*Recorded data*
[Start of Attachment]
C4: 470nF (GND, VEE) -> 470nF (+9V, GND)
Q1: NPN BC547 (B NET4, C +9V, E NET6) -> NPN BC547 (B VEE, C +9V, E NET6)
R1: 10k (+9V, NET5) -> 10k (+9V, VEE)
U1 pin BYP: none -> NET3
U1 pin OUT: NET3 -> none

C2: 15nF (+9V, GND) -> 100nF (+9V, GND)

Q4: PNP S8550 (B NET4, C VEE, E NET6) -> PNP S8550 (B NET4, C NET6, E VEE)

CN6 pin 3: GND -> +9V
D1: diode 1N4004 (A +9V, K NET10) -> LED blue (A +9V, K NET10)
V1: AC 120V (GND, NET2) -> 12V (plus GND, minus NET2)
[End of Attachment]
[Start of Attachment]
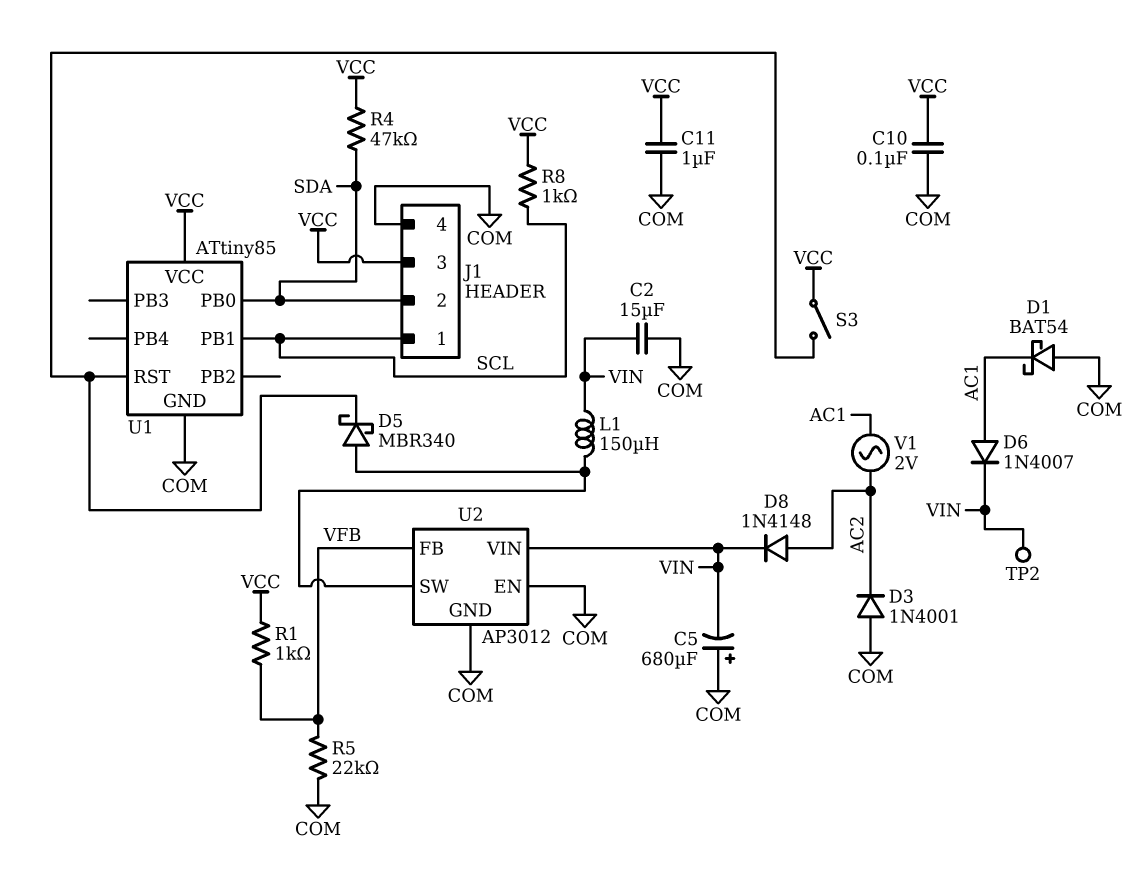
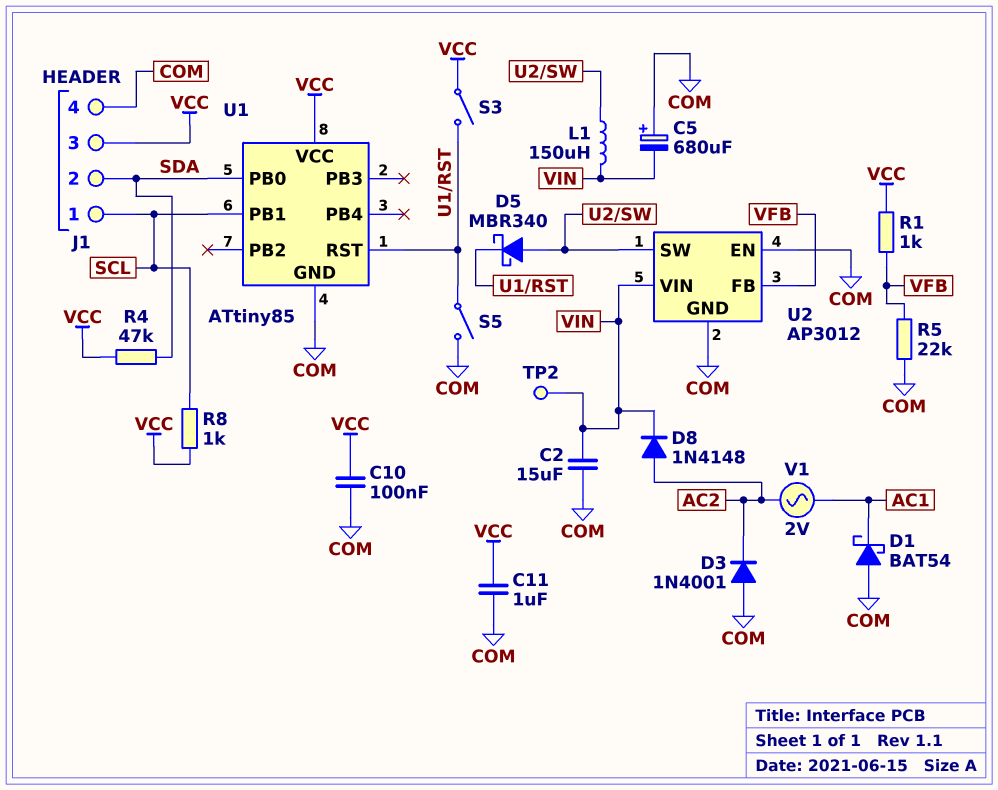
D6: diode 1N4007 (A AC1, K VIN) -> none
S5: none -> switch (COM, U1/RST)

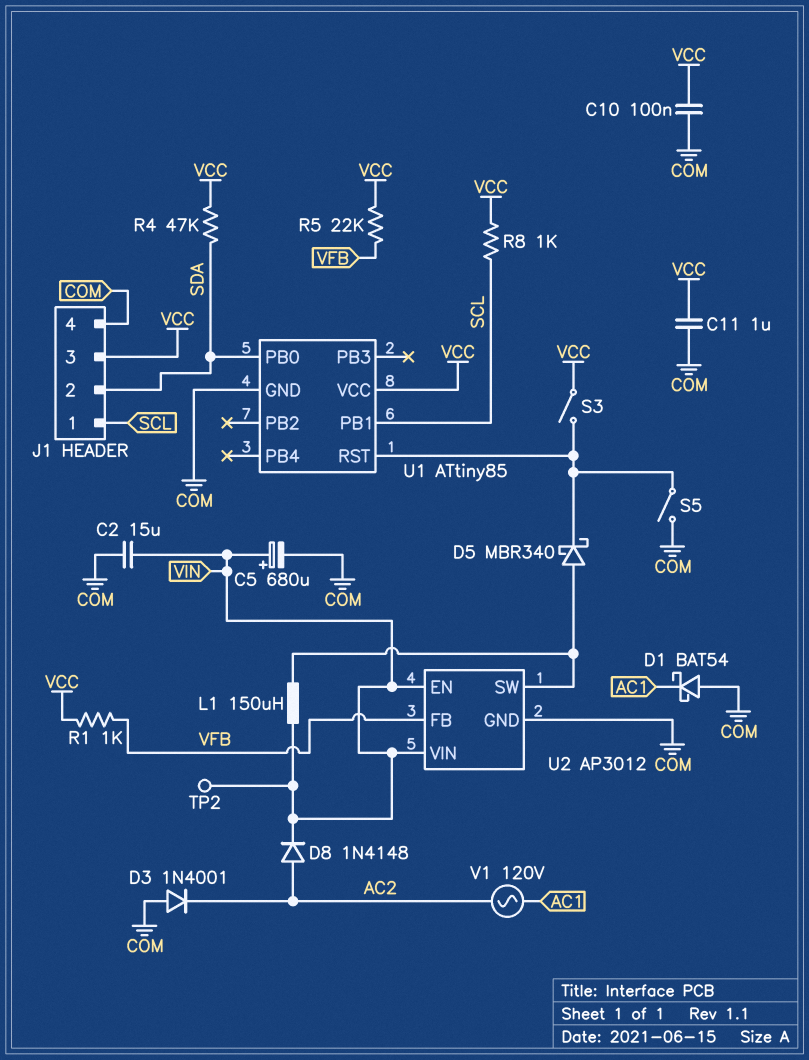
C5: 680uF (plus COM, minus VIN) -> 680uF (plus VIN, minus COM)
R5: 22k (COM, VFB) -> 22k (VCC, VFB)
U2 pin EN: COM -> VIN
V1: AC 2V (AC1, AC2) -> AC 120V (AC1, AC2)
[End of Attachment]
[Start of Attachment]
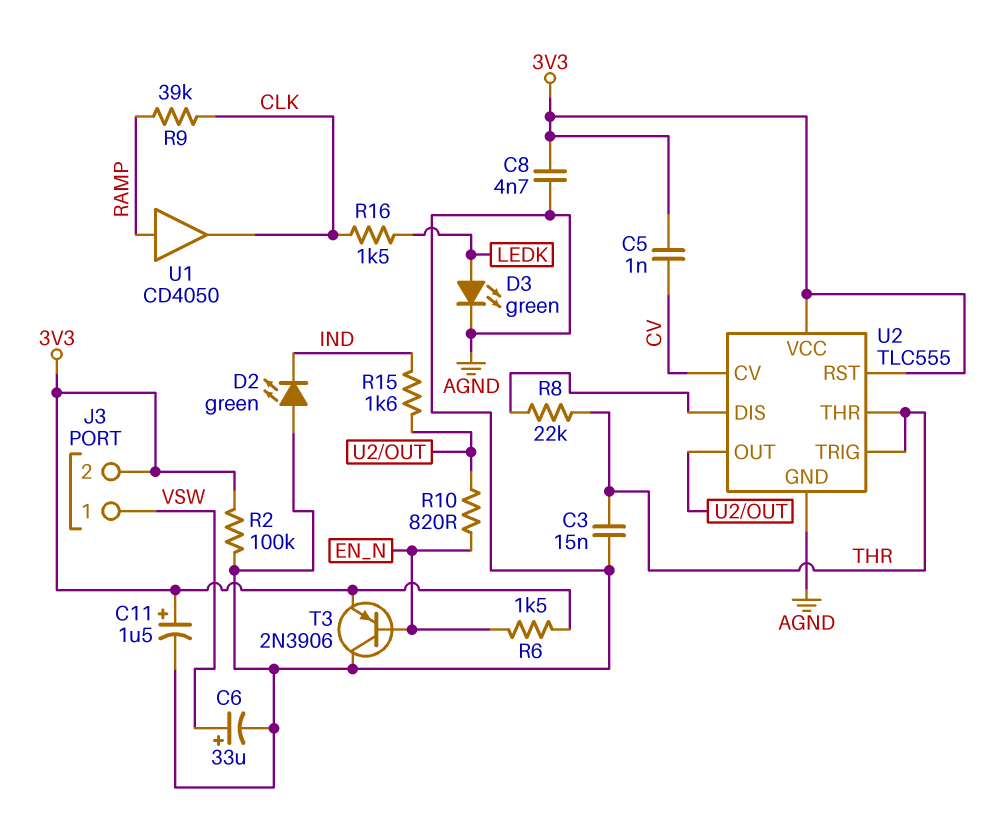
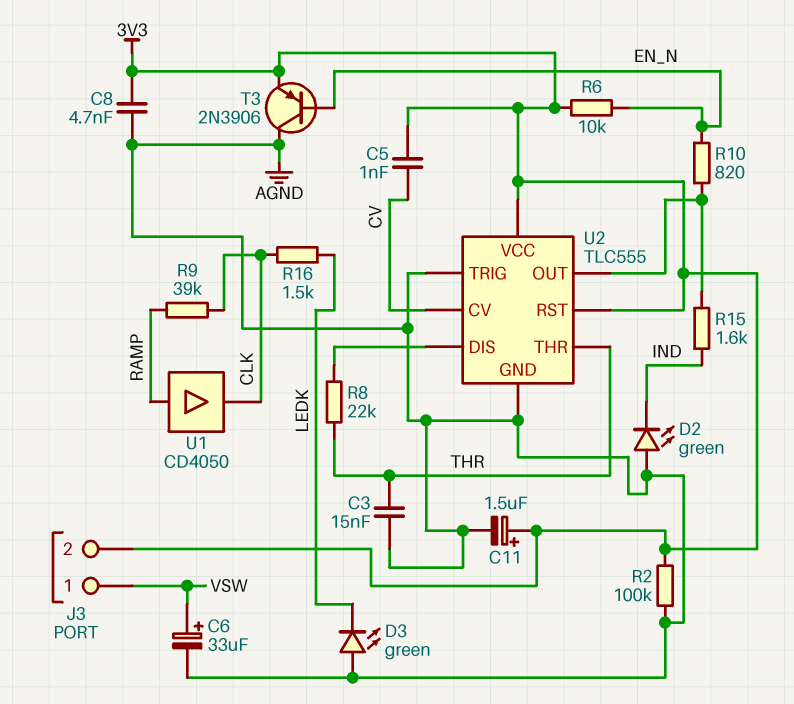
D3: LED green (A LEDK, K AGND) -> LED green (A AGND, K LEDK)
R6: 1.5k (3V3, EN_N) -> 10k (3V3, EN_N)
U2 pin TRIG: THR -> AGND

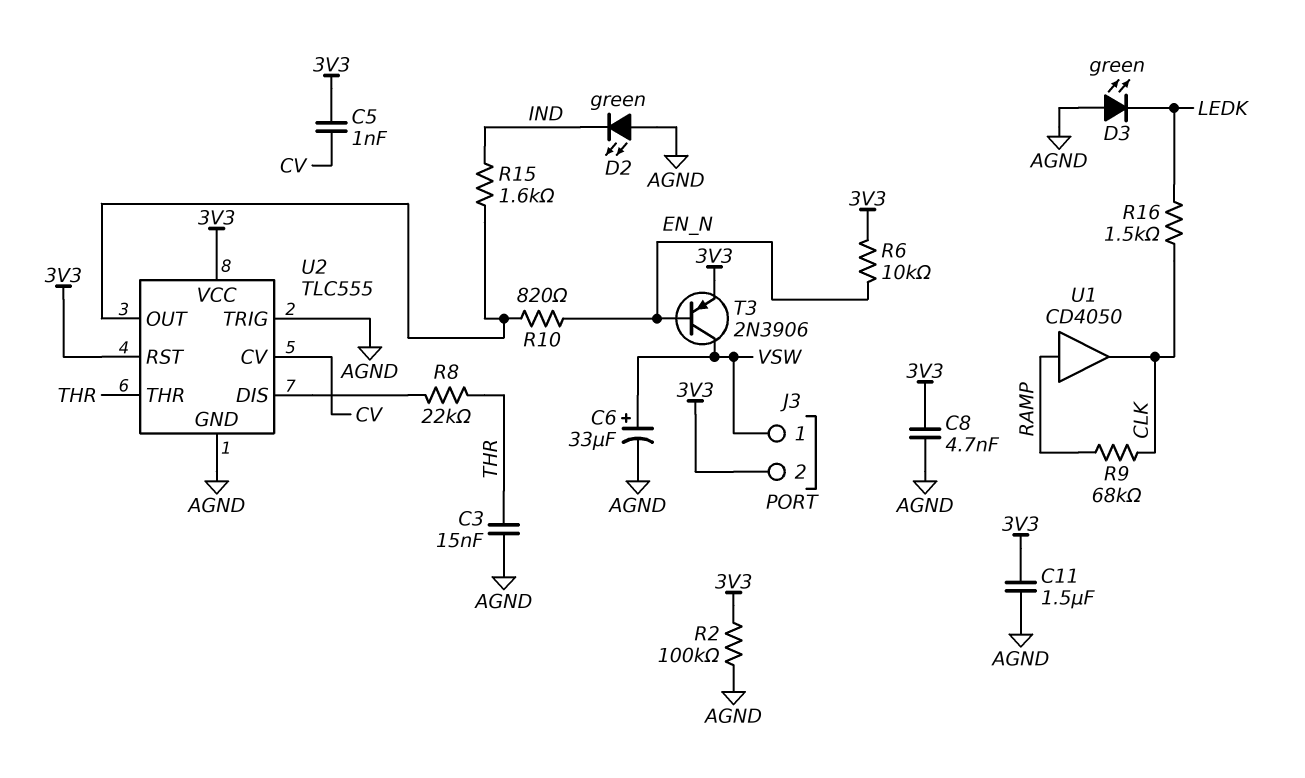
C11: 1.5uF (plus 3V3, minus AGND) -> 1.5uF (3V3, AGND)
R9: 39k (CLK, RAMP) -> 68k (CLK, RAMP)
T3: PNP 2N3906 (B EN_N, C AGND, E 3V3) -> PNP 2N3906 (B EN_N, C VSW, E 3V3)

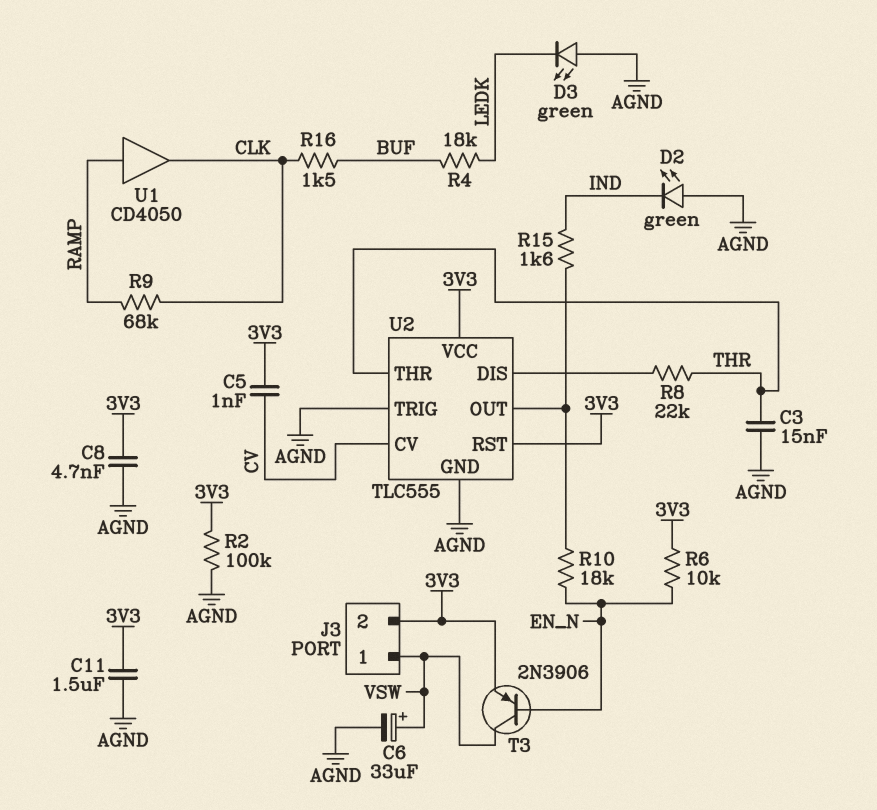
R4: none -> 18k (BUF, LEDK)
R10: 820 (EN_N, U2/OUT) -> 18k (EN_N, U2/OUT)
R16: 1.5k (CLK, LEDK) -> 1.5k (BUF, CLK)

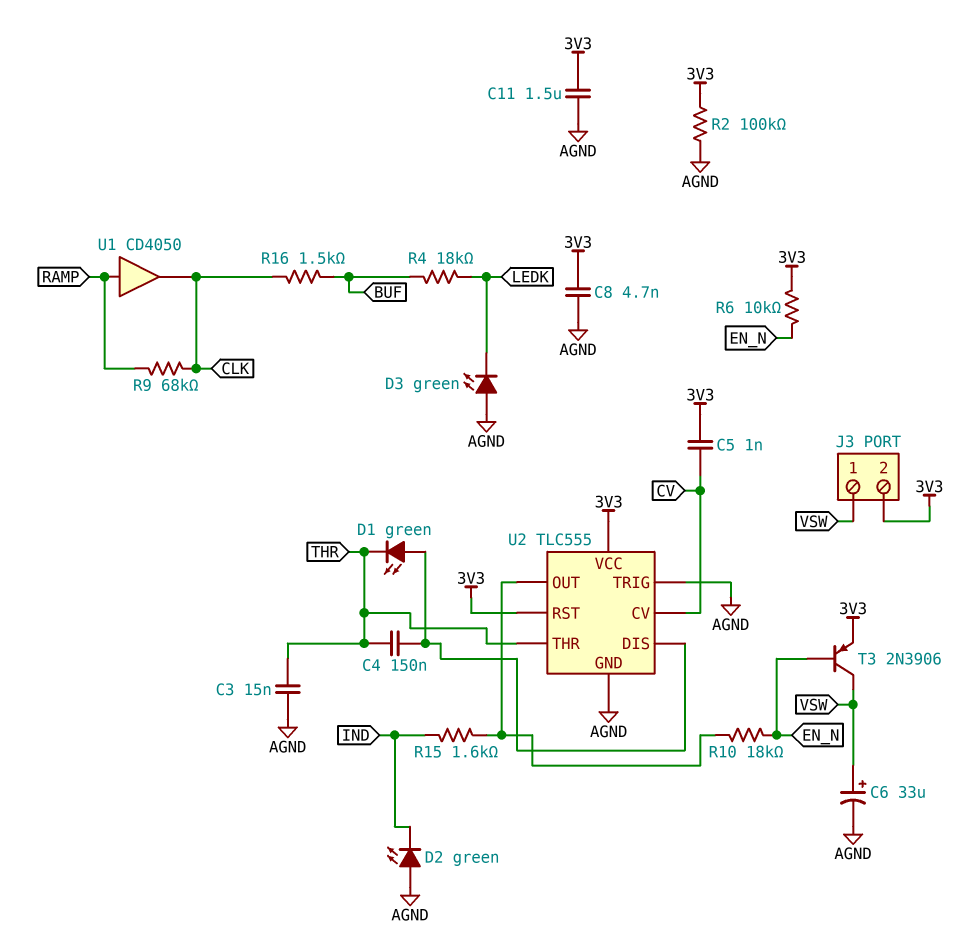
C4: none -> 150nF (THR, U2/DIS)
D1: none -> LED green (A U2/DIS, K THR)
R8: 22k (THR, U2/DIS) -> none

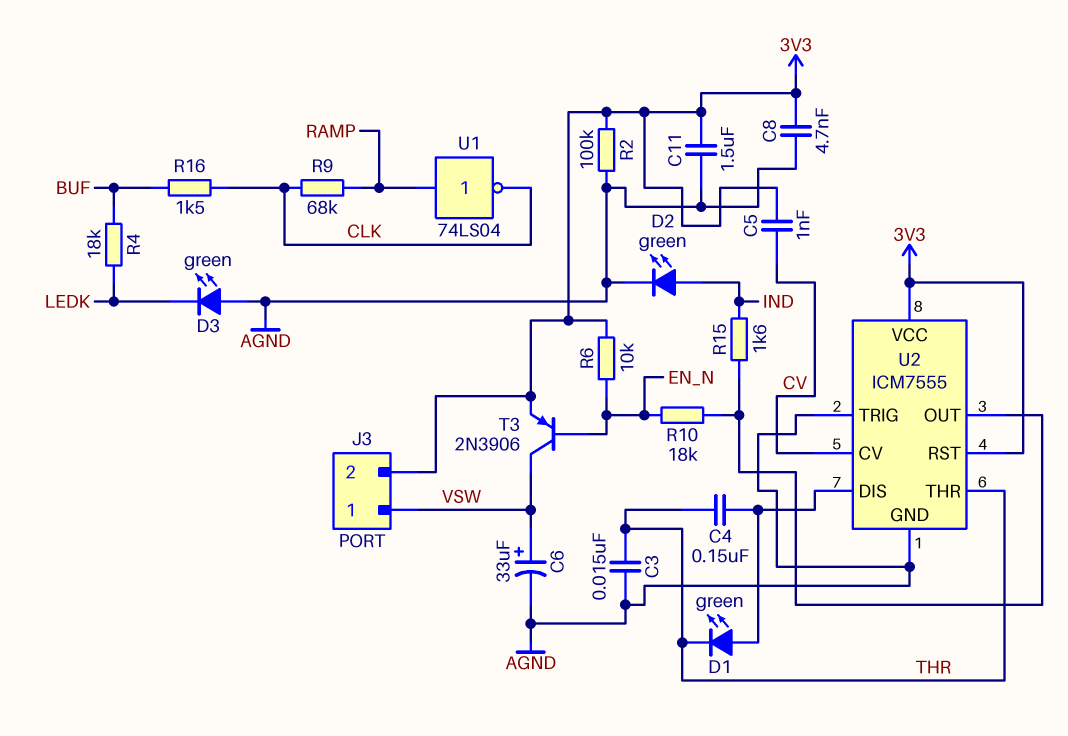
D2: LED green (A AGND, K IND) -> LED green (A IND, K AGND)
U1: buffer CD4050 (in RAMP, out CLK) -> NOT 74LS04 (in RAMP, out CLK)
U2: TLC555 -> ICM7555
[End of Attachment]
*Problem*
Line for line, output the entries above from the line with "D3: LED green" to the line with "U2: TLC555 -> ICM7555", both included, and nothing more. Skip pictures.

*Exercise answer*
D3: LED green (A LEDK, K AGND) -> LED green (A AGND, K LEDK)
R6: 1.5k (3V3, EN_N) -> 10k (3V3, EN_N)
U2 pin TRIG: THR -> AGND

C11: 1.5uF (plus 3V3, minus AGND) -> 1.5uF (3V3, AGND)
R9: 39k (CLK, RAMP) -> 68k (CLK, RAMP)
T3: PNP 2N3906 (B EN_N, C AGND, E 3V3) -> PNP 2N3906 (B EN_N, C VSW, E 3V3)

R4: none -> 18k (BUF, LEDK)
R10: 820 (EN_N, U2/OUT) -> 18k (EN_N, U2/OUT)
R16: 1.5k (CLK, LEDK) -> 1.5k (BUF, CLK)

C4: none -> 150nF (THR, U2/DIS)
D1: none -> LED green (A U2/DIS, K THR)
R8: 22k (THR, U2/DIS) -> none

D2: LED green (A AGND, K IND) -> LED green (A IND, K AGND)
U1: buffer CD4050 (in RAMP, out CLK) -> NOT 74LS04 (in RAMP, out CLK)
U2: TLC555 -> ICM7555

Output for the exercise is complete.